Check every line of the data below for the word "negro". Copy the ones that have it.

• _Data for this exercise_:

◆ ◆ ◆

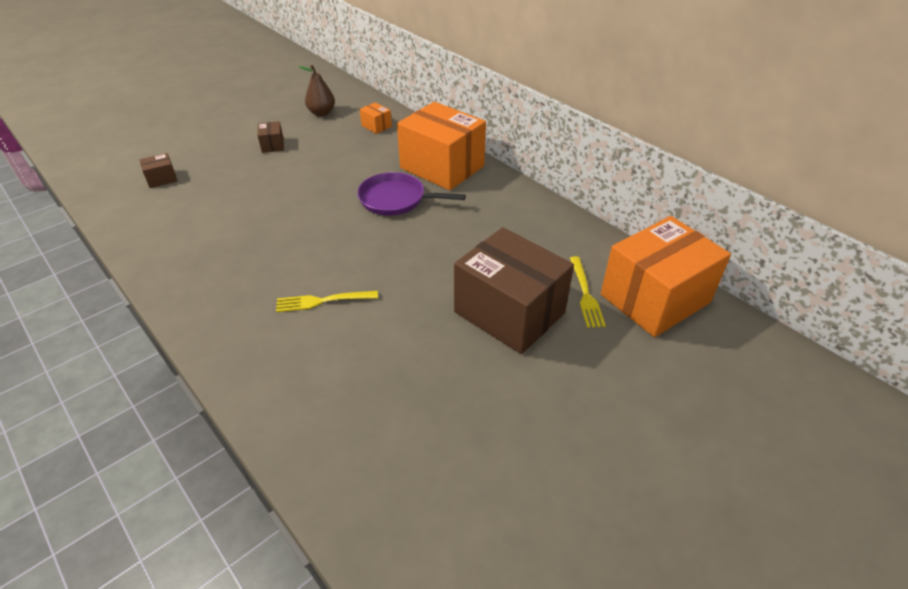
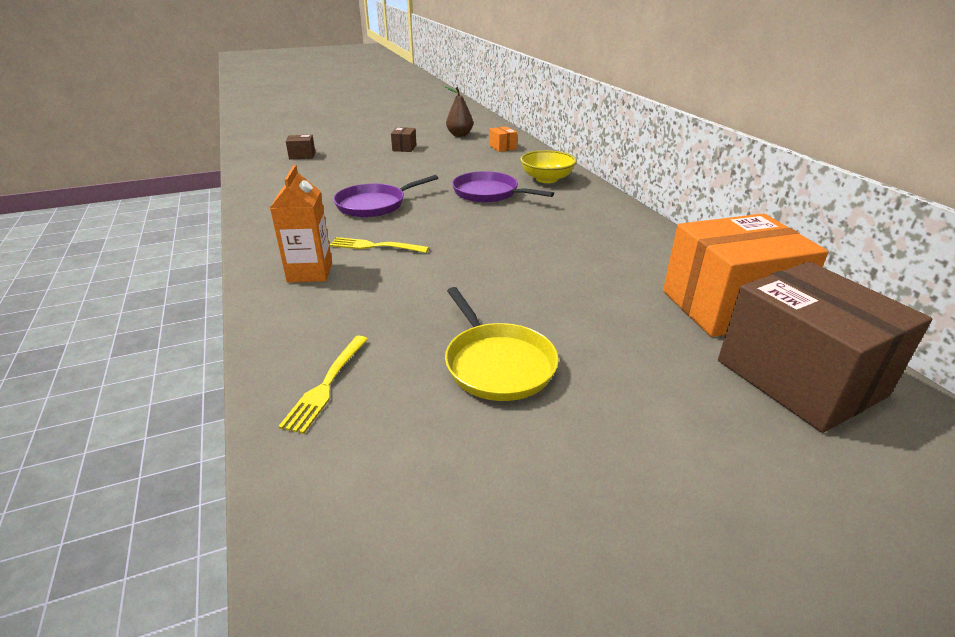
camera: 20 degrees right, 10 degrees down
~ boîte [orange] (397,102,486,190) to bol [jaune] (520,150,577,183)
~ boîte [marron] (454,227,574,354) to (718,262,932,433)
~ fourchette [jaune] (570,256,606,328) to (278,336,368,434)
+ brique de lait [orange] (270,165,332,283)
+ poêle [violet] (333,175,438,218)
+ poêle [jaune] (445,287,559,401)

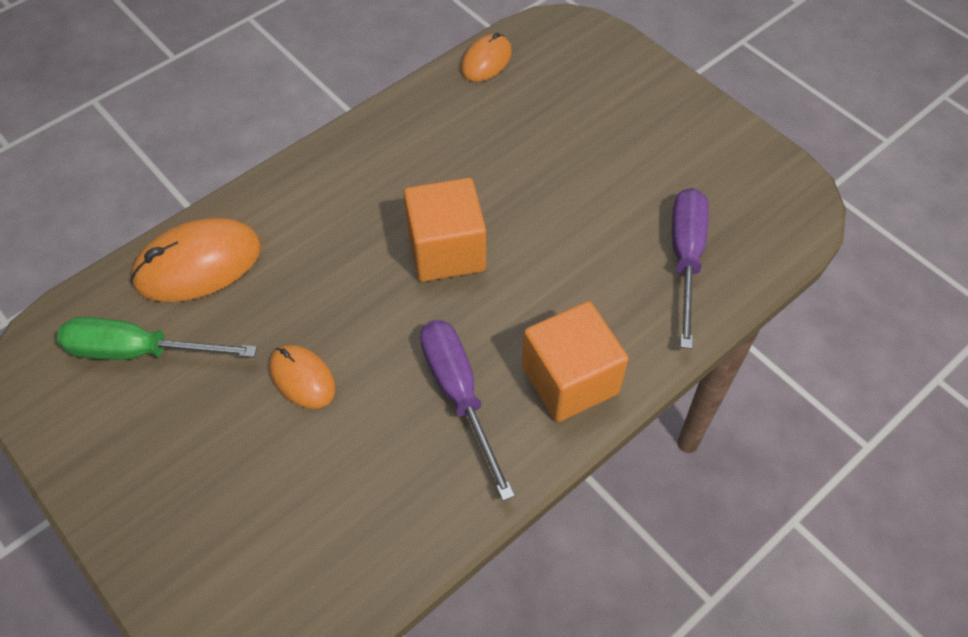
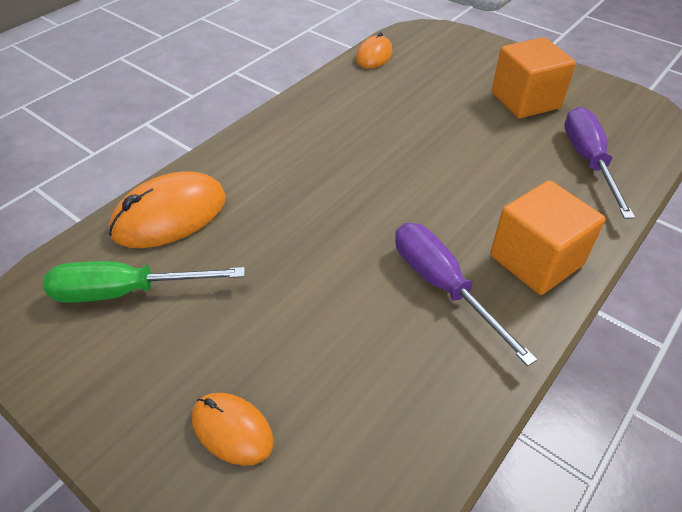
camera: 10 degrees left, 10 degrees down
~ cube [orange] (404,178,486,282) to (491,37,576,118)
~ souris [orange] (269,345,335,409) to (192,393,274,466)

◆ ◆ ◆

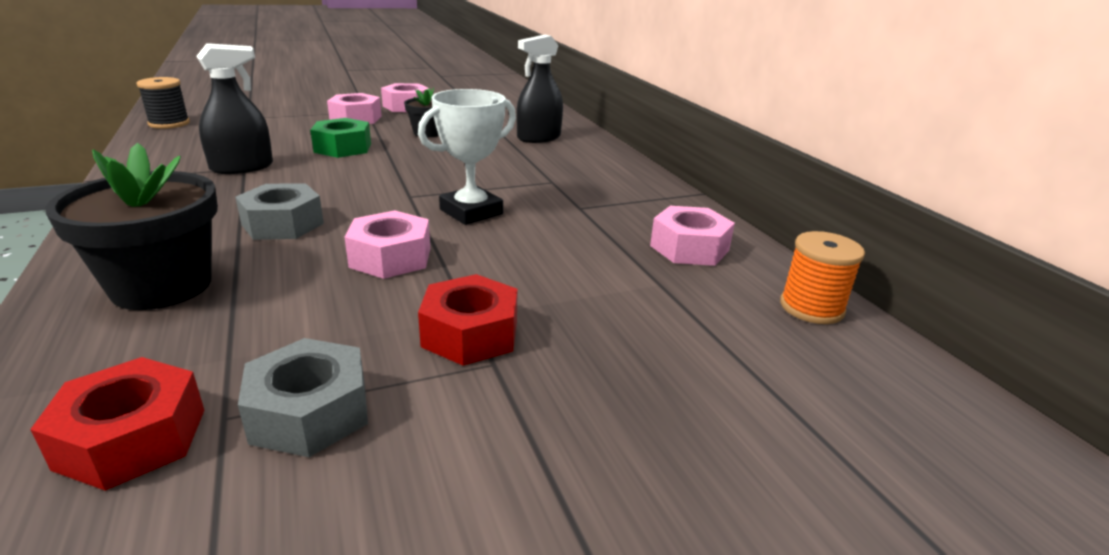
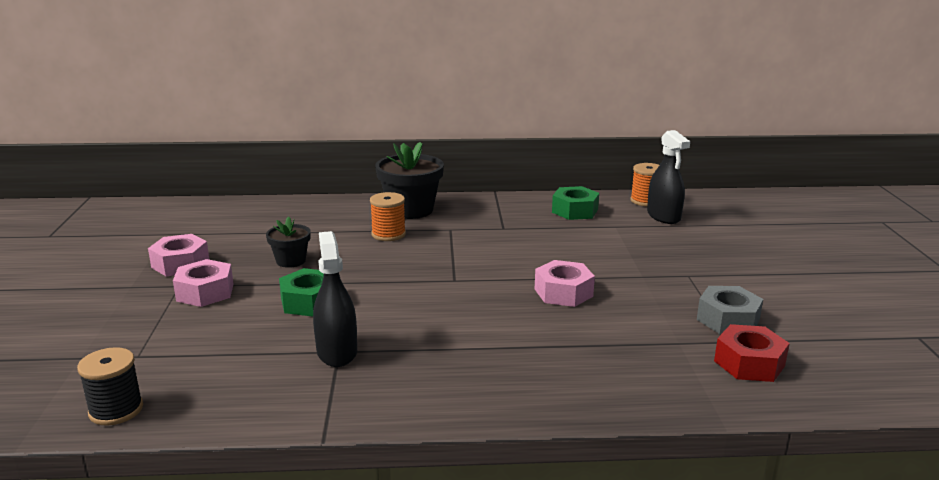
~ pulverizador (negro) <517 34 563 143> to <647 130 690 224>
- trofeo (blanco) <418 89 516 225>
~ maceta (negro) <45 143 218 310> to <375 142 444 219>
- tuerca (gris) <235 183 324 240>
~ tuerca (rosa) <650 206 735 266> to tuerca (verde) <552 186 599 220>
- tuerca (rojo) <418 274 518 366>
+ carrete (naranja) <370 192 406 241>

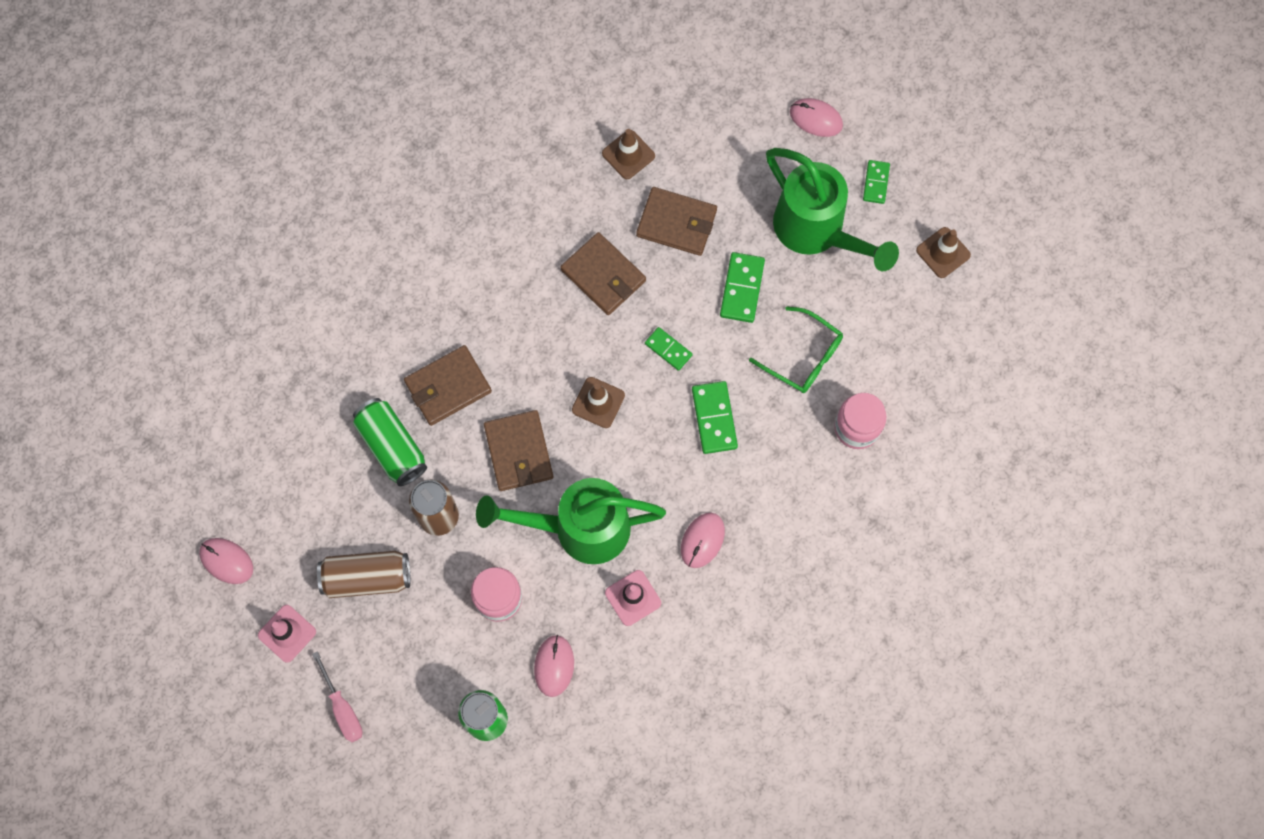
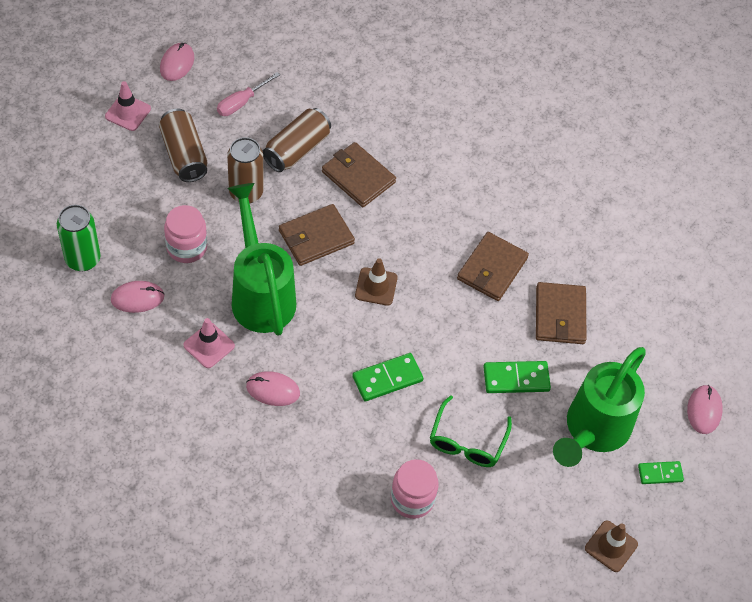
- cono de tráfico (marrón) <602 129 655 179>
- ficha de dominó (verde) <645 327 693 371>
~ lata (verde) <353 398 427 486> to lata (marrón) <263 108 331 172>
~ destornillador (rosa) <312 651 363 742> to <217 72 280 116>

◆ ◆ ◆

• _Written response_:
~ pulverizador (negro) <517 34 563 143> to <647 130 690 224>
~ maceta (negro) <45 143 218 310> to <375 142 444 219>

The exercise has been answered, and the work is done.